-- START DATA EXCERPTS --

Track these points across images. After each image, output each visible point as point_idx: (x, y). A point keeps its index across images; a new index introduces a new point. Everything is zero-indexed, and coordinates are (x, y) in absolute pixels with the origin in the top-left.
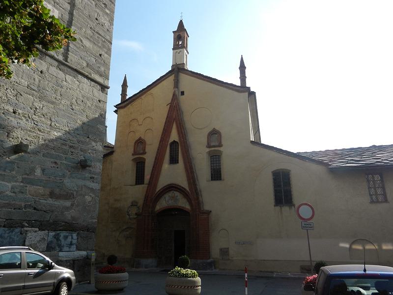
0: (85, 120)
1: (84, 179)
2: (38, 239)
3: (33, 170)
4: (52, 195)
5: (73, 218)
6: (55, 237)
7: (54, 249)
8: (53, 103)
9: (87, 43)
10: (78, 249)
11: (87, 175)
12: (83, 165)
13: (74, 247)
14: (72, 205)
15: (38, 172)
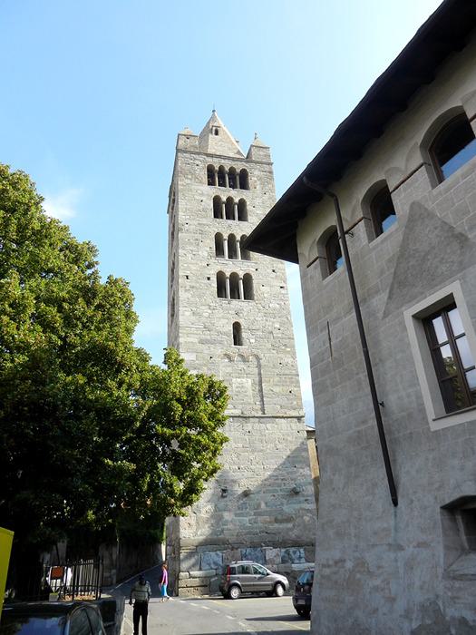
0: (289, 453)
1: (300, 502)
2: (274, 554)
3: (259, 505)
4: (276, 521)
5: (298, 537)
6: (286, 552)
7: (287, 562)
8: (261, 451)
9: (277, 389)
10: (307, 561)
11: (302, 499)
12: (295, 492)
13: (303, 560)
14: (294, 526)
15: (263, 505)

-- END DATA EXCERPTS --

Rewrite all the lines of the material above as a numbered list, skipping any blank lines. Leave out the picture markers.

#### REPLY
1. Track these points across images. After each image, output each visible point as point_idx: (x, y). A point keeps its index across images; a new index introduces a new point. Everything is zero-indexed, and coordinates are (x, y) in absolute pixels with the origin in the top-left.
2. 0: (85, 120)
3. 1: (84, 179)
4. 2: (38, 239)
5. 3: (33, 170)
6. 4: (52, 195)
7. 5: (73, 218)
8. 6: (55, 237)
9. 7: (54, 249)
10. 8: (53, 103)
11. 9: (87, 43)
12. 10: (78, 249)
13. 11: (87, 175)
14. 12: (83, 165)
15. 13: (74, 247)
16. 14: (72, 205)
17. 15: (38, 172)
18. 0: (289, 453)
19. 1: (300, 502)
20. 2: (274, 554)
21. 3: (259, 505)
22. 4: (276, 521)
23. 5: (298, 537)
24. 6: (286, 552)
25. 7: (287, 562)
26. 8: (261, 451)
27. 9: (277, 389)
28. 10: (307, 561)
29. 11: (302, 499)
30. 12: (295, 492)
31. 13: (303, 560)
32. 14: (294, 526)
33. 15: (263, 505)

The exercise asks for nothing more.